• [Required work]
Every entry must be repeated exactly in the answer.

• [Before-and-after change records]
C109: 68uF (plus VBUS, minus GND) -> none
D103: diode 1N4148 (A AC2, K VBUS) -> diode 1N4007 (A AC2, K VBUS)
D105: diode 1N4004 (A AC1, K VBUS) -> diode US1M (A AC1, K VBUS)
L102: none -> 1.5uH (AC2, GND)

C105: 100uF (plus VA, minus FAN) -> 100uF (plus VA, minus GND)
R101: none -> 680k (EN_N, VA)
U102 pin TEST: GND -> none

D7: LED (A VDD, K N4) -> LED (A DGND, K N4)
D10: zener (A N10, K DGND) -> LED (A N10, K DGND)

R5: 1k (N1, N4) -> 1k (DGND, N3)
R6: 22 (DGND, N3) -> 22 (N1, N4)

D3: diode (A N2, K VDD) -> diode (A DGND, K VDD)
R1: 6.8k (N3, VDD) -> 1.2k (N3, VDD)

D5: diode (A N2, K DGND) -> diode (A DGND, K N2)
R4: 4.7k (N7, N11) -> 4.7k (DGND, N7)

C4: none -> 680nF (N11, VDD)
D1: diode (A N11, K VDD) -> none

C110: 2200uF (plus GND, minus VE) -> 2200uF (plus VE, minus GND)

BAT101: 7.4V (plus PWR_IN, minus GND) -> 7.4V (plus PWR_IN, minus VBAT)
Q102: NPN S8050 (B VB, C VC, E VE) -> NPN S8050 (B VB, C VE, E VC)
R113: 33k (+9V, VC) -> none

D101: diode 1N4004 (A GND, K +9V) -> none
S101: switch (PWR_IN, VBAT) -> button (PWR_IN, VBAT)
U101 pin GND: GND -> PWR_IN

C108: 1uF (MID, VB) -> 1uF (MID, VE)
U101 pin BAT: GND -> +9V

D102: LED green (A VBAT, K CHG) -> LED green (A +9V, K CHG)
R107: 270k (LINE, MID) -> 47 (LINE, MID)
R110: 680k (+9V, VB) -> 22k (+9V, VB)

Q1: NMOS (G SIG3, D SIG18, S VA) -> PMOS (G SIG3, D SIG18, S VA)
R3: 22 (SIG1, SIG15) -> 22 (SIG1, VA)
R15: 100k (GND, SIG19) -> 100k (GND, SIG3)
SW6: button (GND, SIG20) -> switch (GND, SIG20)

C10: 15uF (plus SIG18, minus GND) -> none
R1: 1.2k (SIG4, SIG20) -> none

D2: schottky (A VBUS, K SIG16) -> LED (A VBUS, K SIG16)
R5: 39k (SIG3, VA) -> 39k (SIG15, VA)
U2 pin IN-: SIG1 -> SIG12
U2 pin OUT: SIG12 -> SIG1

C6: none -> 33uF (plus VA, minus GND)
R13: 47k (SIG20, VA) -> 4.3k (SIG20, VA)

• [Task result]
C109: 68uF (plus VBUS, minus GND) -> none
D103: diode 1N4148 (A AC2, K VBUS) -> diode 1N4007 (A AC2, K VBUS)
D105: diode 1N4004 (A AC1, K VBUS) -> diode US1M (A AC1, K VBUS)
L102: none -> 1.5uH (AC2, GND)

C105: 100uF (plus VA, minus FAN) -> 100uF (plus VA, minus GND)
R101: none -> 680k (EN_N, VA)
U102 pin TEST: GND -> none

D7: LED (A VDD, K N4) -> LED (A DGND, K N4)
D10: zener (A N10, K DGND) -> LED (A N10, K DGND)

R5: 1k (N1, N4) -> 1k (DGND, N3)
R6: 22 (DGND, N3) -> 22 (N1, N4)

D3: diode (A N2, K VDD) -> diode (A DGND, K VDD)
R1: 6.8k (N3, VDD) -> 1.2k (N3, VDD)

D5: diode (A N2, K DGND) -> diode (A DGND, K N2)
R4: 4.7k (N7, N11) -> 4.7k (DGND, N7)

C4: none -> 680nF (N11, VDD)
D1: diode (A N11, K VDD) -> none

C110: 2200uF (plus GND, minus VE) -> 2200uF (plus VE, minus GND)

BAT101: 7.4V (plus PWR_IN, minus GND) -> 7.4V (plus PWR_IN, minus VBAT)
Q102: NPN S8050 (B VB, C VC, E VE) -> NPN S8050 (B VB, C VE, E VC)
R113: 33k (+9V, VC) -> none

D101: diode 1N4004 (A GND, K +9V) -> none
S101: switch (PWR_IN, VBAT) -> button (PWR_IN, VBAT)
U101 pin GND: GND -> PWR_IN

C108: 1uF (MID, VB) -> 1uF (MID, VE)
U101 pin BAT: GND -> +9V

D102: LED green (A VBAT, K CHG) -> LED green (A +9V, K CHG)
R107: 270k (LINE, MID) -> 47 (LINE, MID)
R110: 680k (+9V, VB) -> 22k (+9V, VB)

Q1: NMOS (G SIG3, D SIG18, S VA) -> PMOS (G SIG3, D SIG18, S VA)
R3: 22 (SIG1, SIG15) -> 22 (SIG1, VA)
R15: 100k (GND, SIG19) -> 100k (GND, SIG3)
SW6: button (GND, SIG20) -> switch (GND, SIG20)

C10: 15uF (plus SIG18, minus GND) -> none
R1: 1.2k (SIG4, SIG20) -> none

D2: schottky (A VBUS, K SIG16) -> LED (A VBUS, K SIG16)
R5: 39k (SIG3, VA) -> 39k (SIG15, VA)
U2 pin IN-: SIG1 -> SIG12
U2 pin OUT: SIG12 -> SIG1

C6: none -> 33uF (plus VA, minus GND)
R13: 47k (SIG20, VA) -> 4.3k (SIG20, VA)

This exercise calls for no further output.